INSTRUCTIONS FOR THE TASK:
From the entries below, tally how many lines contain "none" and report only that figure.

[Scene change data]
──────────

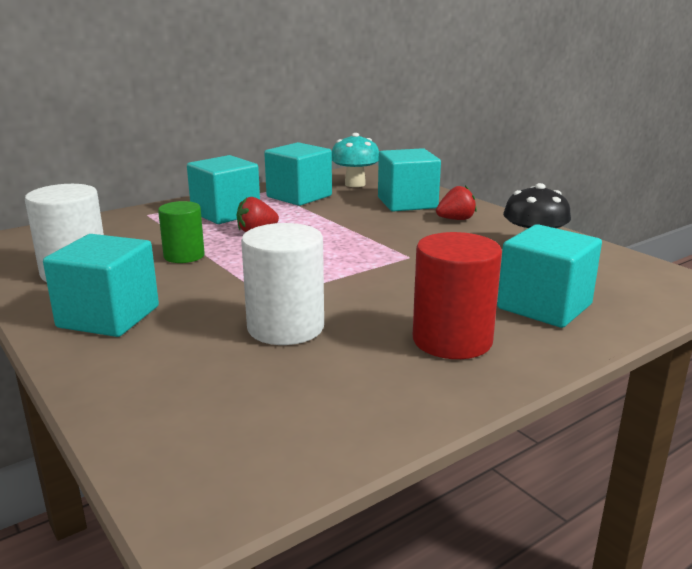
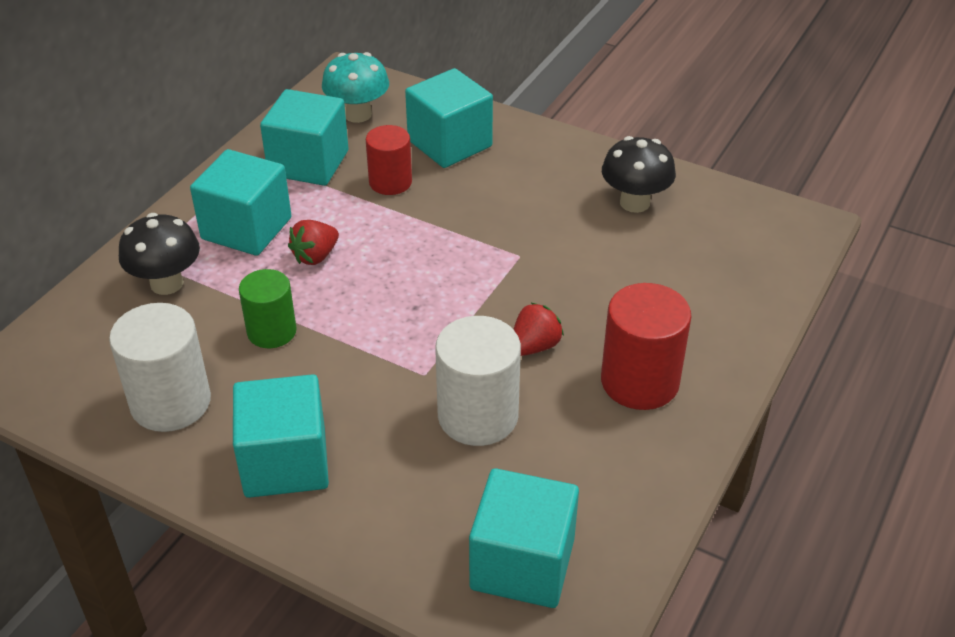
camera: 25 degrees left, 20 degrees up
(146, 225) = (167, 283): none -> black mushroom
(346, 211) = (390, 182): none -> red cylinder
(456, 219) = (525, 165): red strawberry -> red strawberry (534, 346)
(544, 306) = (693, 302): turquoise cube -> turquoise cube (522, 564)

──────────

ANSWER TO THIS EXERCISE:
2